# [Data for processing]
BEGIN

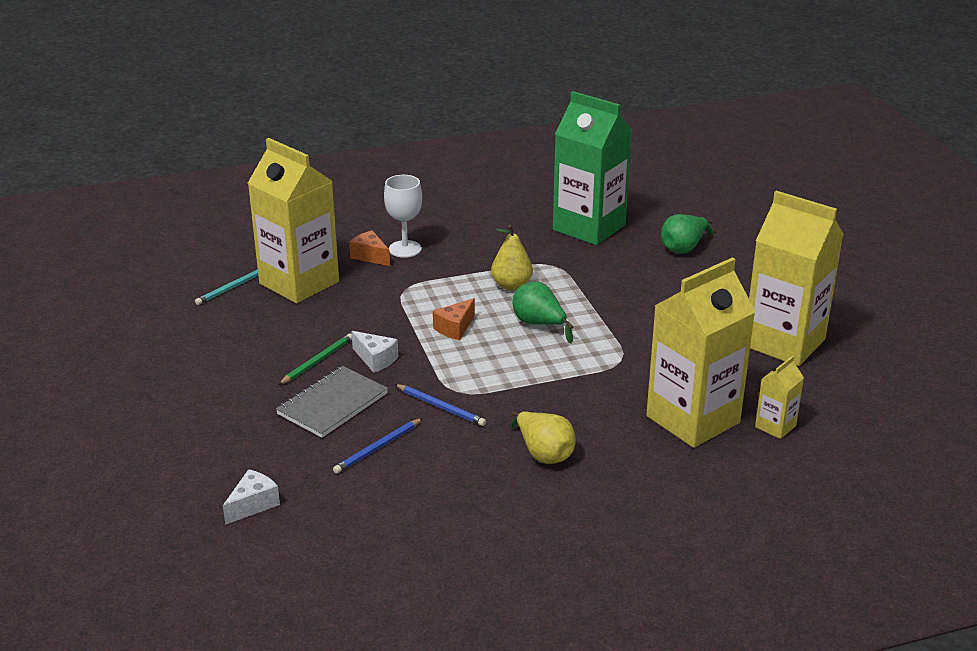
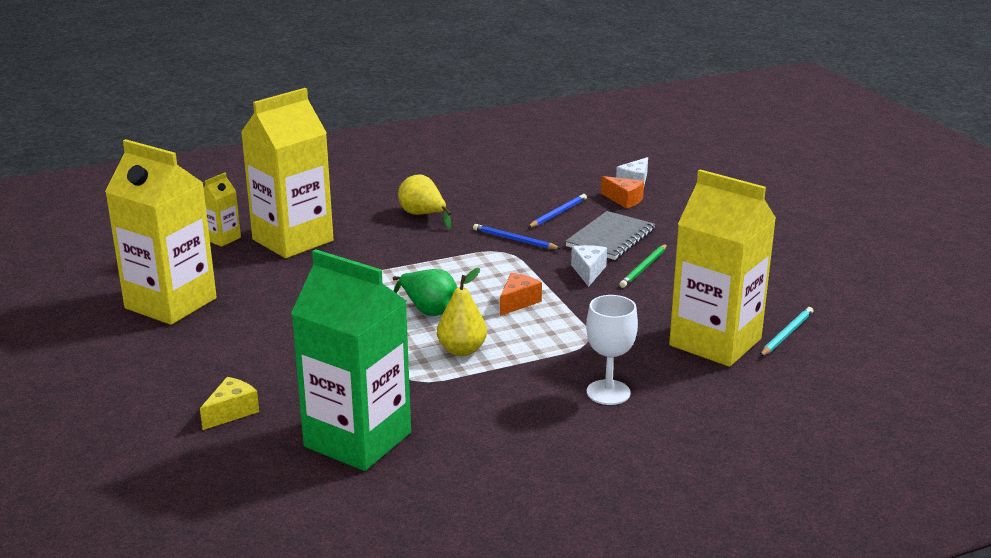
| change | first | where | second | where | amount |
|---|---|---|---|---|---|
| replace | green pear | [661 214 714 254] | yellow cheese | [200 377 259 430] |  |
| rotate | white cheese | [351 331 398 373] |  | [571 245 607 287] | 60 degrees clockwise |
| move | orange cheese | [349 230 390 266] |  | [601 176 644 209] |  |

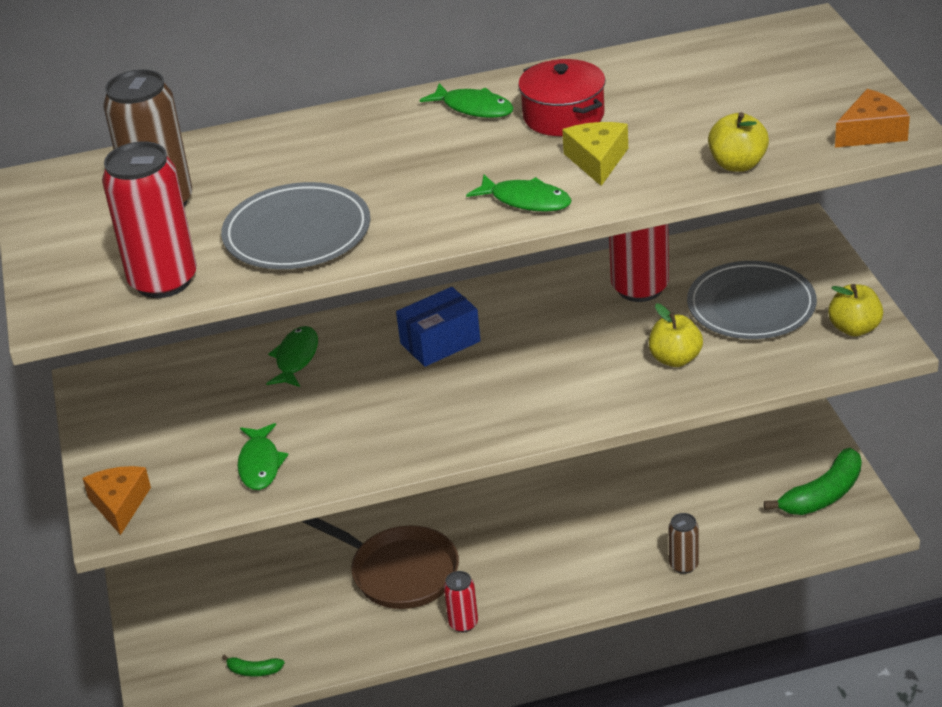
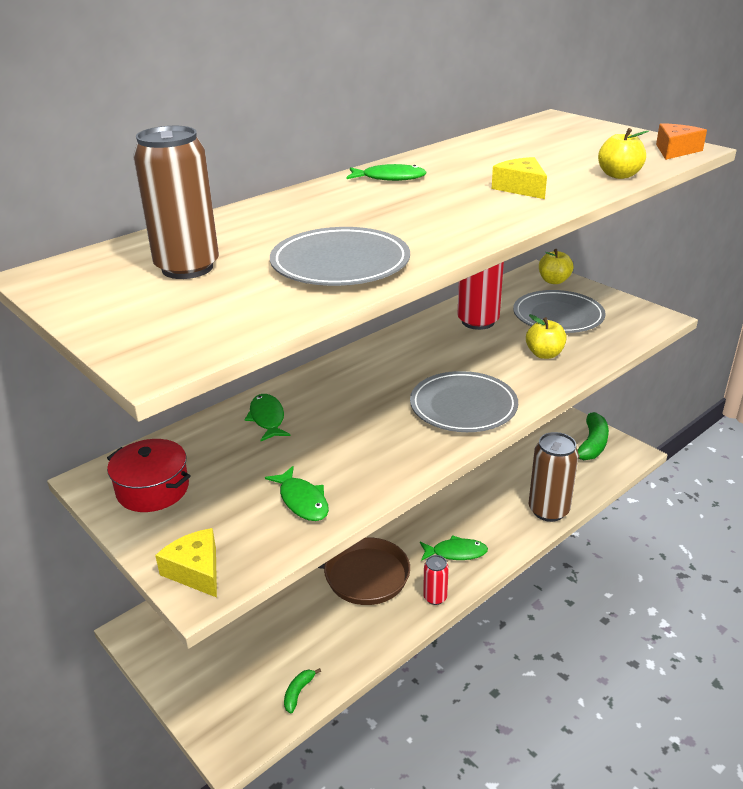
| change | first | where | second | where | amount |
|---|---|---|---|---|---|
| move | red pot | [518 59 606 136] |  | [107 439 191 512] |  |
| recolor | orange cheese | [83 466 151 535] | yellow cheese | [155 528 217 598] |  |
| rotate | green banana | [222 655 284 677] |  | [284 668 321 713] | 135 degrees clockwise |
| insert |  |  | grey plate | [410 371 518 432] |  |
| move | green fish | [466 175 572 212] |  | [420 535 488 561] |  |
| resize | brown can | [668 513 699 574] |  | [529 432 579 522] | x1.94 |
| move | yellow apple | [828 284 883 337] |  | [539 249 573 284] |  |
| delete | red can | [102 141 197 298] |  |  |  |
| delete | blue box | [396 287 481 367] |  |  |  |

END

# [Your task]
Repeat all of the listing above word for word, and exclude the pictures.

# [Answer below]
| change | first | where | second | where | amount |
|---|---|---|---|---|---|
| replace | green pear | [661 214 714 254] | yellow cheese | [200 377 259 430] |  |
| rotate | white cheese | [351 331 398 373] |  | [571 245 607 287] | 60 degrees clockwise |
| move | orange cheese | [349 230 390 266] |  | [601 176 644 209] |  |

| change | first | where | second | where | amount |
|---|---|---|---|---|---|
| move | red pot | [518 59 606 136] |  | [107 439 191 512] |  |
| recolor | orange cheese | [83 466 151 535] | yellow cheese | [155 528 217 598] |  |
| rotate | green banana | [222 655 284 677] |  | [284 668 321 713] | 135 degrees clockwise |
| insert |  |  | grey plate | [410 371 518 432] |  |
| move | green fish | [466 175 572 212] |  | [420 535 488 561] |  |
| resize | brown can | [668 513 699 574] |  | [529 432 579 522] | x1.94 |
| move | yellow apple | [828 284 883 337] |  | [539 249 573 284] |  |
| delete | red can | [102 141 197 298] |  |  |  |
| delete | blue box | [396 287 481 367] |  |  |  |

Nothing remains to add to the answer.